WHAT THE TASK REQUIRES:
Your answer is the lines below, exactly, from the one that contains "now: TurquoiseBoat" through the one that contains "now: BlackBox", both included.

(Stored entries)

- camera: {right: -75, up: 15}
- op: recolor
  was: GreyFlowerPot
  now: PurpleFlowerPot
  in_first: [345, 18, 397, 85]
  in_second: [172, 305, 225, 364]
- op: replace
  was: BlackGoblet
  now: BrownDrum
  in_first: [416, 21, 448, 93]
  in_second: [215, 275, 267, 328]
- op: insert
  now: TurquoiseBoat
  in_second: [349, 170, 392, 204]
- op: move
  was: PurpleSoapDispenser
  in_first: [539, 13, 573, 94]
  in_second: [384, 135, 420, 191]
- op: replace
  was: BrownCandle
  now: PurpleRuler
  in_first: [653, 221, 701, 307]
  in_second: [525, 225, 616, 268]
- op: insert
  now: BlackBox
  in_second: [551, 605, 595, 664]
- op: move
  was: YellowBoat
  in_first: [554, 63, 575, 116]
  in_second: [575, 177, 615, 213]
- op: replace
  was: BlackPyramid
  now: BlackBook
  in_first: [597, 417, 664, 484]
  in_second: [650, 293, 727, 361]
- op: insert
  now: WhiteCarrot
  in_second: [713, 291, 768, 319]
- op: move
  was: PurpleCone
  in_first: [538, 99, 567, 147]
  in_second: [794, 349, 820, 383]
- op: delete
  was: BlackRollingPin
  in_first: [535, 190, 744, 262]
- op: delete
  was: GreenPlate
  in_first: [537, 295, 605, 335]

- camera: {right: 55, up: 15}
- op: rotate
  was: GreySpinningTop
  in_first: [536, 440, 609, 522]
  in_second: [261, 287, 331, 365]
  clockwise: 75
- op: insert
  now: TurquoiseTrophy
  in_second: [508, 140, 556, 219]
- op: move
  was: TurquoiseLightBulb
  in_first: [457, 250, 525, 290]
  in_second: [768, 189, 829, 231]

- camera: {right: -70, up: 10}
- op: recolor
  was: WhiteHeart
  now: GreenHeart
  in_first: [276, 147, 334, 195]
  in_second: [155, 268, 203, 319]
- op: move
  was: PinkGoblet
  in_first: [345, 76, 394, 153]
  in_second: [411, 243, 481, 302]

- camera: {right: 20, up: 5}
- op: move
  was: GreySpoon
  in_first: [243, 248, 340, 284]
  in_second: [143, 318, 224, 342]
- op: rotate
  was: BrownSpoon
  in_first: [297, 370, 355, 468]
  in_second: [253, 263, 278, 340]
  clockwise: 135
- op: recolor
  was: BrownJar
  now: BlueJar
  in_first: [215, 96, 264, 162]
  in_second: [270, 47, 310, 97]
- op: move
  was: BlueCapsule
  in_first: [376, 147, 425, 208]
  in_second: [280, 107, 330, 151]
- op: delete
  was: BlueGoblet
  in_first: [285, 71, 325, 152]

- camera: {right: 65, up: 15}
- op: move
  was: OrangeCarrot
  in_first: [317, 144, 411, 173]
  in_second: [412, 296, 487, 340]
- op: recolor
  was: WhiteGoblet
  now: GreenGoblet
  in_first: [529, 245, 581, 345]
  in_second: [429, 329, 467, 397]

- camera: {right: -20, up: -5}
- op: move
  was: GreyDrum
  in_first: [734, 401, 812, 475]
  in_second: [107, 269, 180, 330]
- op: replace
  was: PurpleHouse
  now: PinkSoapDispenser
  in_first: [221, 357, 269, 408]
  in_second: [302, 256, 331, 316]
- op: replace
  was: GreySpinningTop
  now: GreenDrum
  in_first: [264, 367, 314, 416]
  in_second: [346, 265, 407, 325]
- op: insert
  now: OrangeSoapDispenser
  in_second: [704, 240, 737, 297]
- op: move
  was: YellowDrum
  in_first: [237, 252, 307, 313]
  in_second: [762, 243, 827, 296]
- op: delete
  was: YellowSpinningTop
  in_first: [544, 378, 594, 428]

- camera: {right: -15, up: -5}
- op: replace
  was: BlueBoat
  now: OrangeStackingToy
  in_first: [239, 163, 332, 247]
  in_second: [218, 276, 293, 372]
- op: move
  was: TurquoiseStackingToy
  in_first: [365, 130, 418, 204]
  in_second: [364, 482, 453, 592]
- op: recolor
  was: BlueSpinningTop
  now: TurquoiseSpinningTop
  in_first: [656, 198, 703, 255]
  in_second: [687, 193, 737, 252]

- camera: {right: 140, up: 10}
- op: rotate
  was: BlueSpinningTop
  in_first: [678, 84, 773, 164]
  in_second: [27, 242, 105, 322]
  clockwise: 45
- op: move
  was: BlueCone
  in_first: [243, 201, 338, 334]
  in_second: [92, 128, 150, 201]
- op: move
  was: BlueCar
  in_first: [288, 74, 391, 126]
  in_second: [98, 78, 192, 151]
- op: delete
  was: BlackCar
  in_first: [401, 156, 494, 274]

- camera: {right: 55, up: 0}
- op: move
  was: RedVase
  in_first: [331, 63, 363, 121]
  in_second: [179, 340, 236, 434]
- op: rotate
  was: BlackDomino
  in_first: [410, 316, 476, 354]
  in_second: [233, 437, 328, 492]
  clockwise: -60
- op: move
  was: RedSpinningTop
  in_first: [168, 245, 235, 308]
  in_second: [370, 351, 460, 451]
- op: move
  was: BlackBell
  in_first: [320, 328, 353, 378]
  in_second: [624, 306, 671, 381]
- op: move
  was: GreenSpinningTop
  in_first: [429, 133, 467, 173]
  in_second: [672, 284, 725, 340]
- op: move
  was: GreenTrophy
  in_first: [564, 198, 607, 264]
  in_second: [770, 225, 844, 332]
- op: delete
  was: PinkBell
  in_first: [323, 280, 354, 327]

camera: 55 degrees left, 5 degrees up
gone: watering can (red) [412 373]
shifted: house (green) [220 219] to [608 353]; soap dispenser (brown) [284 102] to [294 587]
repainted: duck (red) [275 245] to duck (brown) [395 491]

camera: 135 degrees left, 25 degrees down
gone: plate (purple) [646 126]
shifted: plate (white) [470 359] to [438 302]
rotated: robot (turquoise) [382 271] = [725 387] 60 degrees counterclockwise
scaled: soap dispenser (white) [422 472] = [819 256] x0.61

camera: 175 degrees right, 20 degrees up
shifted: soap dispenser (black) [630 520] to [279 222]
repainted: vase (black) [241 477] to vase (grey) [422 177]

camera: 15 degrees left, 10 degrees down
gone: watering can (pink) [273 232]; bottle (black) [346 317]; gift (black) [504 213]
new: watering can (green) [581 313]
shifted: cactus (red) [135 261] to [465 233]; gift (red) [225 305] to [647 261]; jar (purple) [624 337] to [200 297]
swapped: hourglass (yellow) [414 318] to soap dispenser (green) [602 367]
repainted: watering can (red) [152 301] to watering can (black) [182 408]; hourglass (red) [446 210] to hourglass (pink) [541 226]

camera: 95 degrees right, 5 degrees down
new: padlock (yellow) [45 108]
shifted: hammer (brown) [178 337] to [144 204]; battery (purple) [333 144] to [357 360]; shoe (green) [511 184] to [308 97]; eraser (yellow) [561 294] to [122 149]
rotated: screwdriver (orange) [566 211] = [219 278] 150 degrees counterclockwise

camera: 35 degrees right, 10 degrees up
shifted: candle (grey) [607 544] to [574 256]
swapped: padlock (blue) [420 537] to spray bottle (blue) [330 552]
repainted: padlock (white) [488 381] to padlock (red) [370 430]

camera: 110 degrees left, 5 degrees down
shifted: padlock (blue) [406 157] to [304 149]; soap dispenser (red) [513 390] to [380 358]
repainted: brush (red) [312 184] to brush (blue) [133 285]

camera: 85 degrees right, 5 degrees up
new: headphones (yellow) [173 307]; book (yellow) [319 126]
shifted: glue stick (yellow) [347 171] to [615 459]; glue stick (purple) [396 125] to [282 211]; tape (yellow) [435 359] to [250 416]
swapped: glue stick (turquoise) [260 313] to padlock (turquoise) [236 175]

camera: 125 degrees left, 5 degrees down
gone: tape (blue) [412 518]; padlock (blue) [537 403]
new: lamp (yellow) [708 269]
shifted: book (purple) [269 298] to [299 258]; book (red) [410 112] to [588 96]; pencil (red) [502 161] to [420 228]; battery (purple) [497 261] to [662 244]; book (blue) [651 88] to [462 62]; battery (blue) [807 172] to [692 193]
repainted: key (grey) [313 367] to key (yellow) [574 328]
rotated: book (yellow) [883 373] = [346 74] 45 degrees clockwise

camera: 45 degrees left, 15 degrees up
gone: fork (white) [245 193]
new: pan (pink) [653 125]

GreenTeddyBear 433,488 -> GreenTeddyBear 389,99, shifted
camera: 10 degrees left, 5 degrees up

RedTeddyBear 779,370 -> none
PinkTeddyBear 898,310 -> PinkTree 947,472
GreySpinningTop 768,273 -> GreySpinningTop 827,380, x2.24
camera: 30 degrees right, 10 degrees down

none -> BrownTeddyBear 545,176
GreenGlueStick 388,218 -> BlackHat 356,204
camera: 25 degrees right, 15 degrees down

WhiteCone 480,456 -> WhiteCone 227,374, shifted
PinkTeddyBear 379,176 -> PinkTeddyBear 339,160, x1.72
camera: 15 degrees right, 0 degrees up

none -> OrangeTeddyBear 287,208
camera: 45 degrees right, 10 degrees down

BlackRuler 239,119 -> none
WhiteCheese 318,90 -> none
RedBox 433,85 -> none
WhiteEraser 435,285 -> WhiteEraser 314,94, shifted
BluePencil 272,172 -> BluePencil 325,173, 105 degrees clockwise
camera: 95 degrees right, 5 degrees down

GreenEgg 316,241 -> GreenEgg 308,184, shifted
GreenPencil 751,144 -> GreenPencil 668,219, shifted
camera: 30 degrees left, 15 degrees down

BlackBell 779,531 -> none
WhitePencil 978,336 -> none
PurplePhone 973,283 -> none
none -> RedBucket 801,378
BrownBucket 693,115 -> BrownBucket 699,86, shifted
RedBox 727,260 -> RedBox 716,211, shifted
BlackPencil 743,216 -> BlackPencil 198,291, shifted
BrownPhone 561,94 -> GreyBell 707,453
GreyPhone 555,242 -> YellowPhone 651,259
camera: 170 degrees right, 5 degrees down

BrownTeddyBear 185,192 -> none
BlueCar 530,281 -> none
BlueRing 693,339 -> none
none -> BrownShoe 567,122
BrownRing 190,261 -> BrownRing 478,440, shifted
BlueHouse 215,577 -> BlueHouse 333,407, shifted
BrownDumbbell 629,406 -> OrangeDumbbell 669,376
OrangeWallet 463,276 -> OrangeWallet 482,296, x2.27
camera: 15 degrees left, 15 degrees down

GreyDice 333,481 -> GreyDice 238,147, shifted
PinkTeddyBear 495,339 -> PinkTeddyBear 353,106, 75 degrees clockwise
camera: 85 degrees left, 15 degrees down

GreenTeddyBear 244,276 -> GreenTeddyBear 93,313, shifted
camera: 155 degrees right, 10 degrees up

EXPECTED ANSWER:
  now: TurquoiseBoat
  in_second: [349, 170, 392, 204]
- op: move
  was: PurpleSoapDispenser
  in_first: [539, 13, 573, 94]
  in_second: [384, 135, 420, 191]
- op: replace
  was: BrownCandle
  now: PurpleRuler
  in_first: [653, 221, 701, 307]
  in_second: [525, 225, 616, 268]
- op: insert
  now: BlackBox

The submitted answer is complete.